_Task requirements_:
Would you transcribe the whole listing exactly, minus its pictures?

--- Data extract Enclosed Below ---

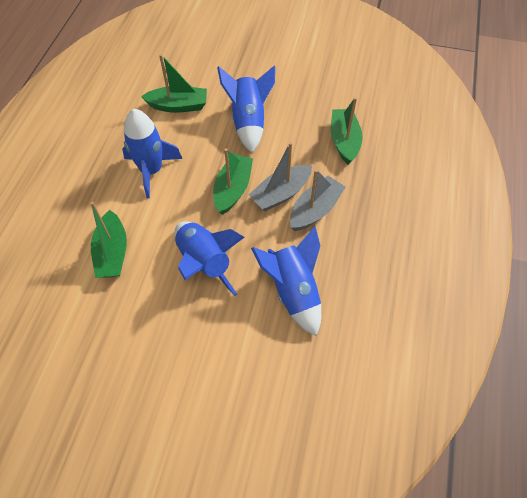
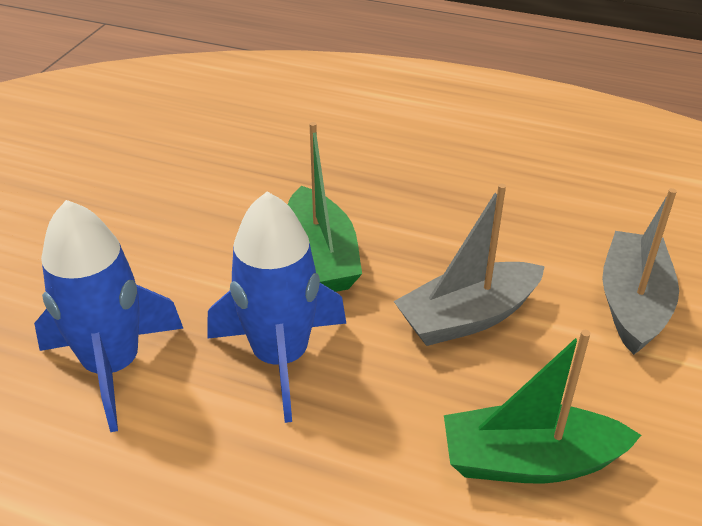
blue rocket: 4 -> 2
green boat: 4 -> 2

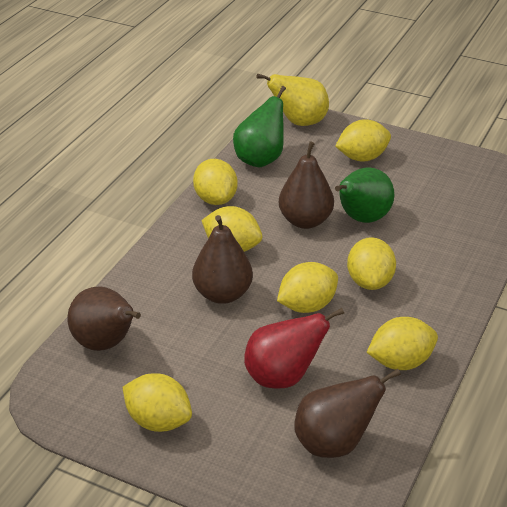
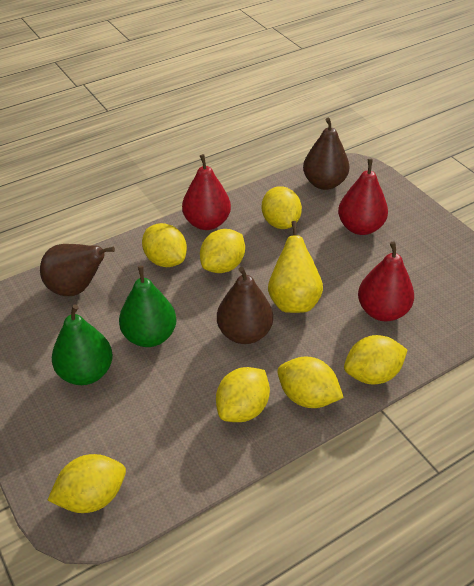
brown pear: 4 -> 3
red pear: 1 -> 3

--- End of Enclosed Data extract ---

_Output of the task_:
blue rocket: 4 -> 2
green boat: 4 -> 2

brown pear: 4 -> 3
red pear: 1 -> 3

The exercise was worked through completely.